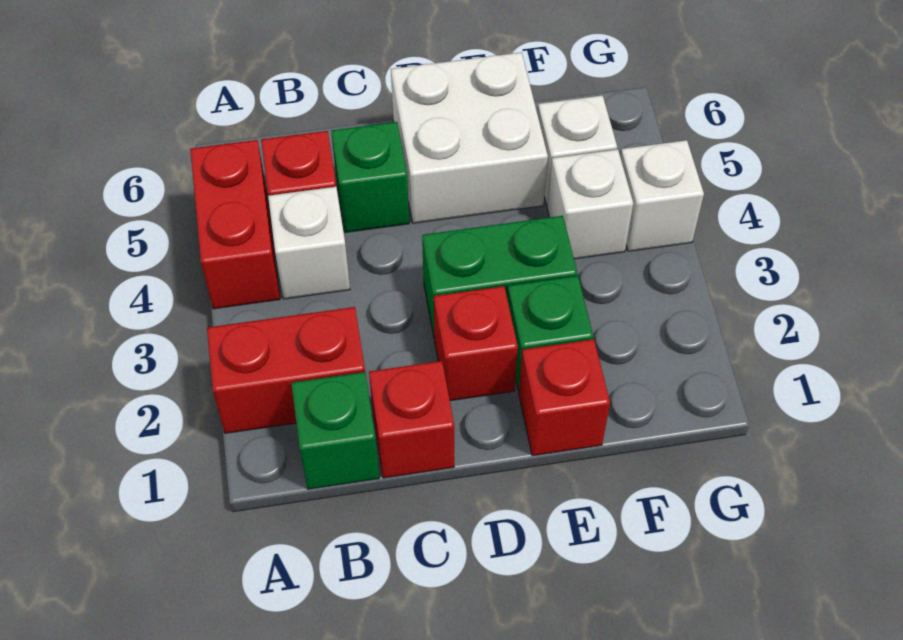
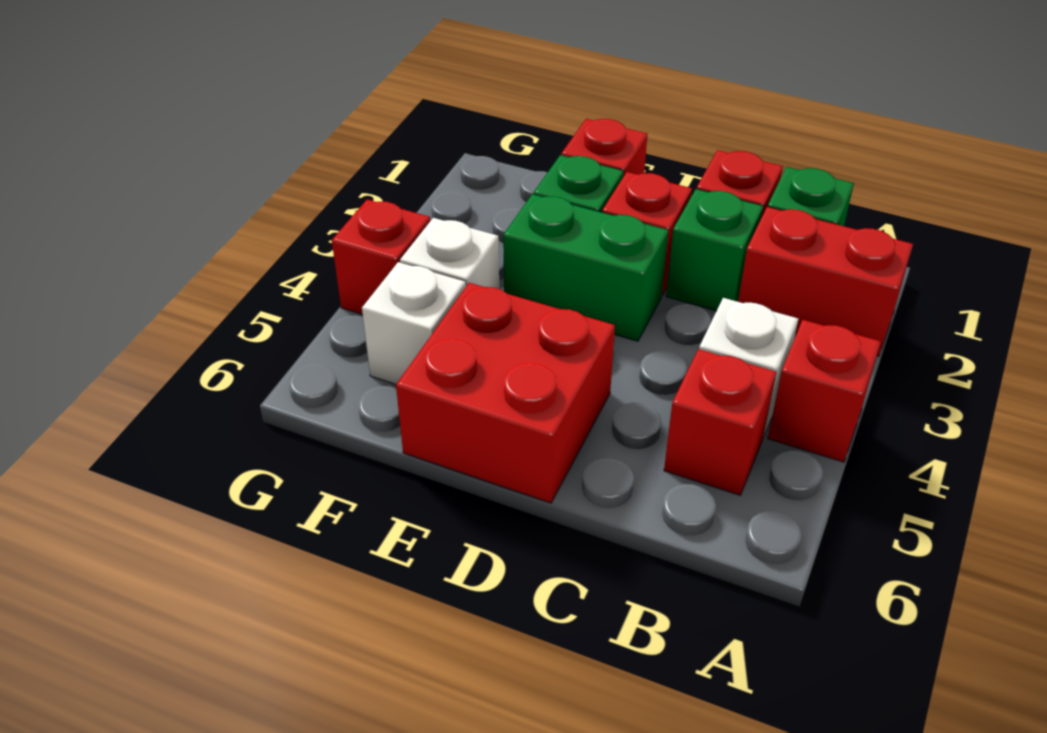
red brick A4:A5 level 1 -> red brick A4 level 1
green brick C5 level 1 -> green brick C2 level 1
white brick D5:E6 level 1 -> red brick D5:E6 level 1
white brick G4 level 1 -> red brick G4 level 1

● ● ●

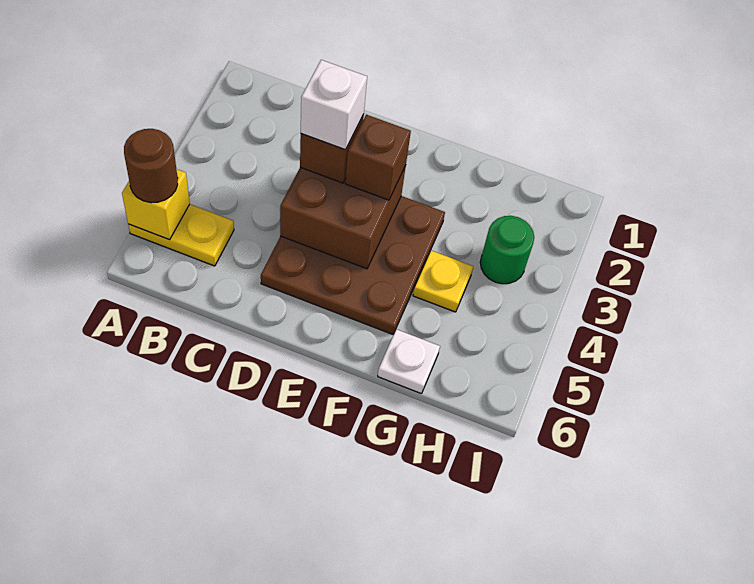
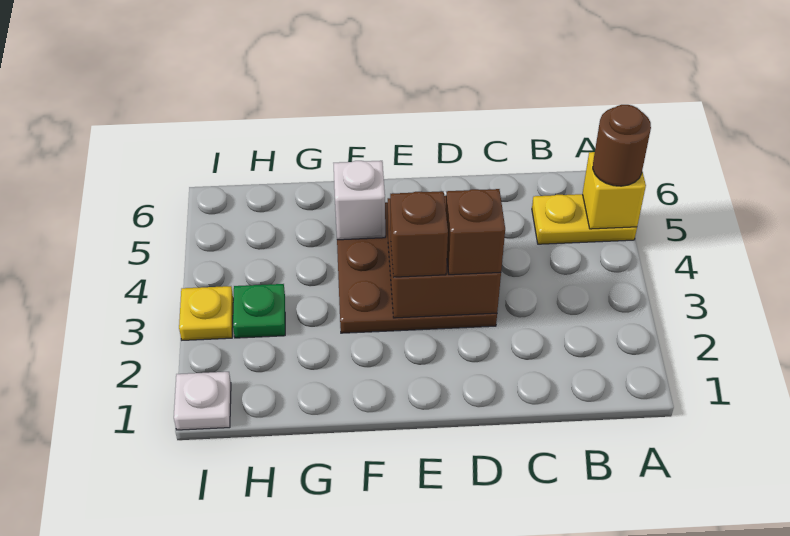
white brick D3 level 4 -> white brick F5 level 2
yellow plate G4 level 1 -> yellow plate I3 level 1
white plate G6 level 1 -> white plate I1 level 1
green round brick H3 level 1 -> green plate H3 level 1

● ● ●

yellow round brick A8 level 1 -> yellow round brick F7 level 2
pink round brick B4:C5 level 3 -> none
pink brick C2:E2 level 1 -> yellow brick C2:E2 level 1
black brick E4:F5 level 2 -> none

● ● ●

Only one stretch of the entries above is wanted: the lines from the one containing "red brick A4:A5" through the one containing "white brick G4". Please reproduce it exactly.

red brick A4:A5 level 1 -> red brick A4 level 1
green brick C5 level 1 -> green brick C2 level 1
white brick D5:E6 level 1 -> red brick D5:E6 level 1
white brick G4 level 1 -> red brick G4 level 1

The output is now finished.